### [What to work on]
An exact copy of the data below is needed; please leave out any pictures.

### [Data provided]
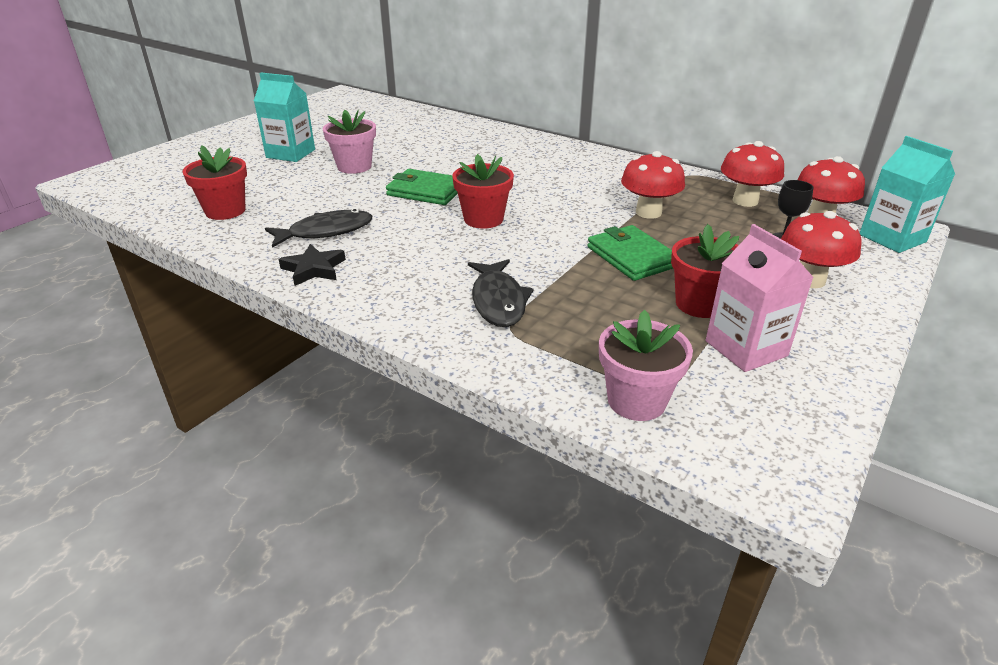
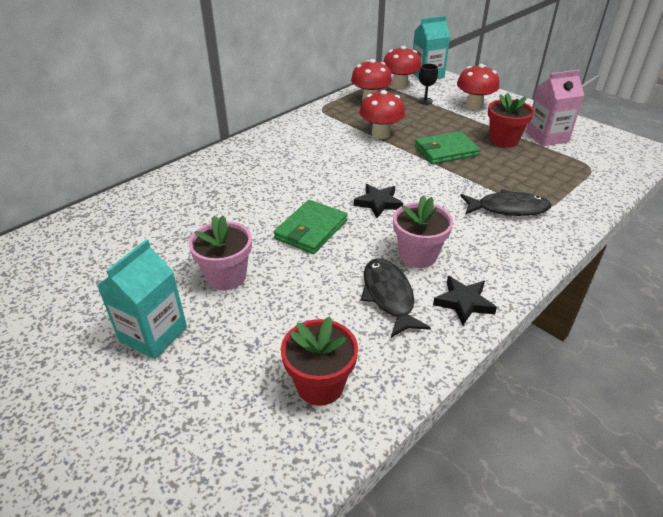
camera: 80 degrees left, 5 degrees up
red flower pot [453,154,514,229] -> black star [354,184,403,218]
pink flower pot [599,310,693,421] -> pink flower pot moved to [393,195,453,268]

### [Result below]
camera: 80 degrees left, 5 degrees up
red flower pot [453,154,514,229] -> black star [354,184,403,218]
pink flower pot [599,310,693,421] -> pink flower pot moved to [393,195,453,268]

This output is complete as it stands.